Required action: Every line in the data below from the one containing "none -> red dumbbell [480,331,542,407]" down to the one containing "none -> green dumbbell [590,305,653,382]", both included, must be retyped exactly; no other line is to appear.

Records for the exercise:
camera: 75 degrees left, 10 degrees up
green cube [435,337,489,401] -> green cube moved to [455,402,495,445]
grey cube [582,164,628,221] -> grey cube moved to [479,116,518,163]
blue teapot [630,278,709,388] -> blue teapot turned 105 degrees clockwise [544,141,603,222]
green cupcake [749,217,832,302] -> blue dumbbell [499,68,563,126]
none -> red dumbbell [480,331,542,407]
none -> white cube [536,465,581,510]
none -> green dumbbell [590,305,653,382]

* * *

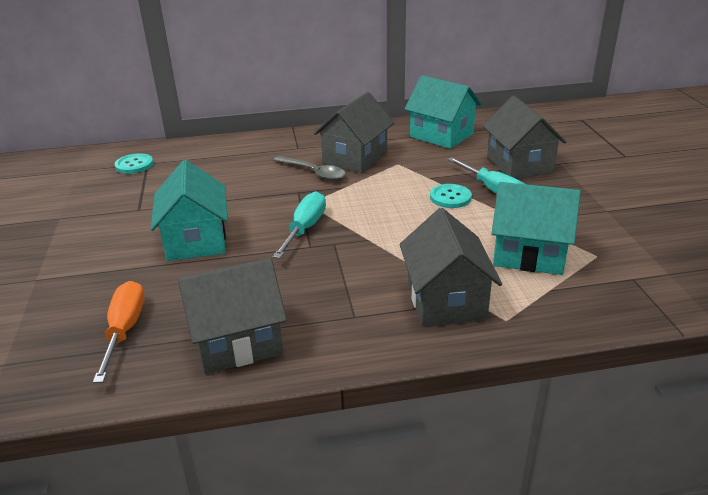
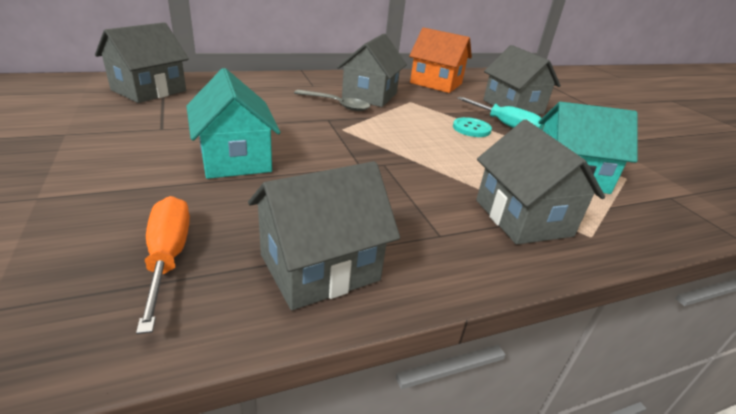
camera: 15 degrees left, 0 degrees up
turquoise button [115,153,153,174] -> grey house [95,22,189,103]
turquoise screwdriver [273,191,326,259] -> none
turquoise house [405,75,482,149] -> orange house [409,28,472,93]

Your response:
none -> red dumbbell [480,331,542,407]
none -> white cube [536,465,581,510]
none -> green dumbbell [590,305,653,382]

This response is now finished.